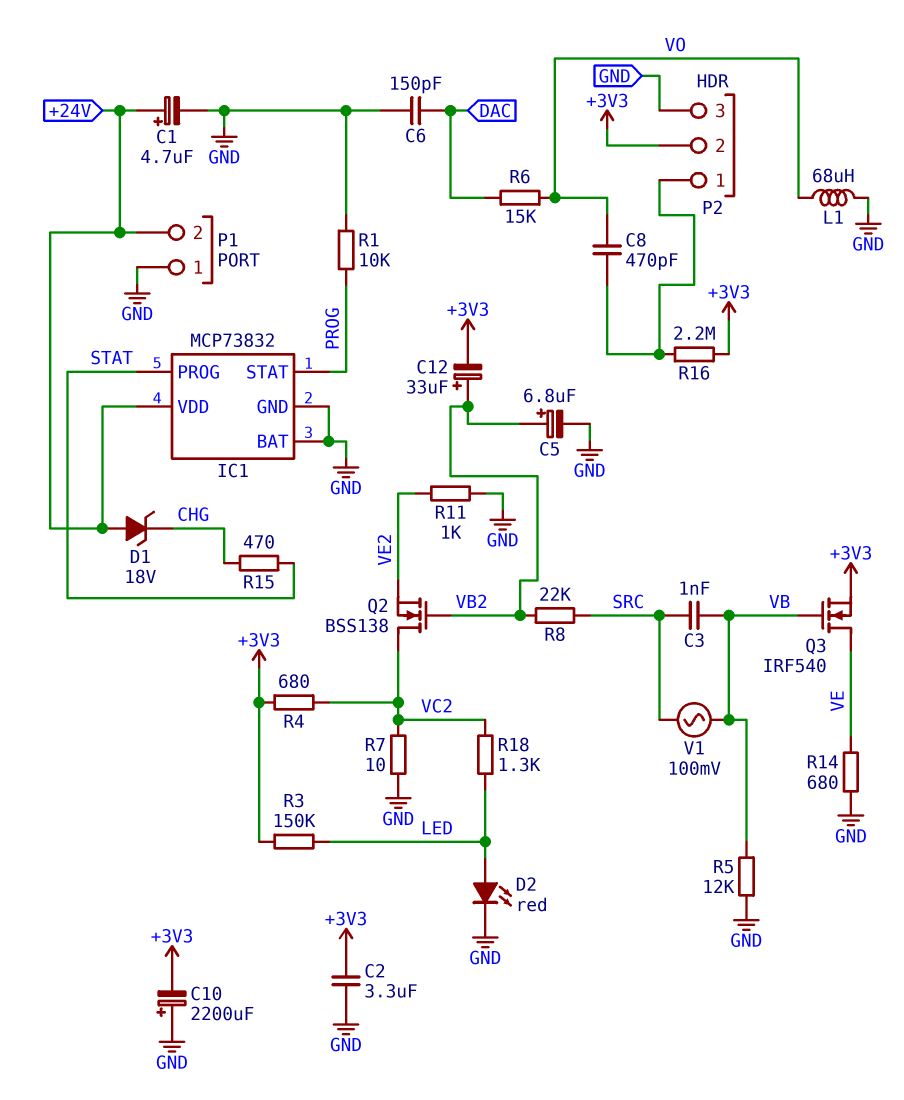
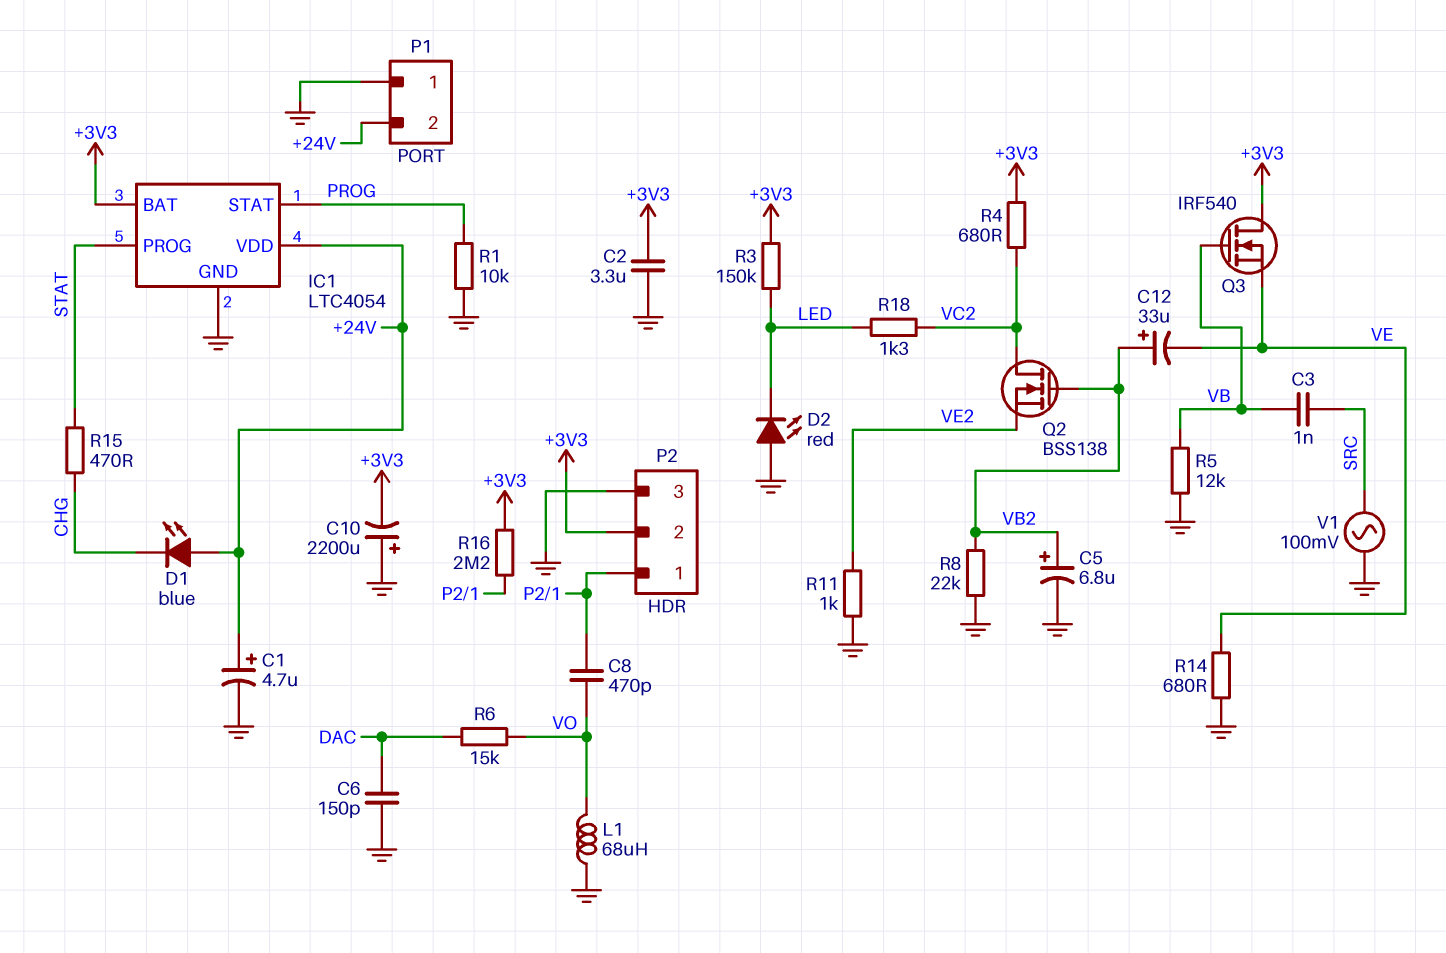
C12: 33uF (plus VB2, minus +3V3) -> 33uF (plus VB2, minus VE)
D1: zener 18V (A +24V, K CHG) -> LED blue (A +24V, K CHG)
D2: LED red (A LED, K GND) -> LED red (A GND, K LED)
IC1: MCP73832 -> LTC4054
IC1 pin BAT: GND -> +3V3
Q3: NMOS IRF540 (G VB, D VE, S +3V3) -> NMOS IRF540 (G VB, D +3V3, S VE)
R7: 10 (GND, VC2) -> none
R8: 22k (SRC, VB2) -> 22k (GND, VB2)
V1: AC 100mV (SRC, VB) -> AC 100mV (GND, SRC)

-*-*-

[PROMPT] The answer must be an exact copy of the lines from the one containing "Q3: NMOS IRF540" through the last line of the records, both included.

[ANSWER FOR THE TASK]
Q3: NMOS IRF540 (G VB, D VE, S +3V3) -> NMOS IRF540 (G VB, D +3V3, S VE)
R7: 10 (GND, VC2) -> none
R8: 22k (SRC, VB2) -> 22k (GND, VB2)
V1: AC 100mV (SRC, VB) -> AC 100mV (GND, SRC)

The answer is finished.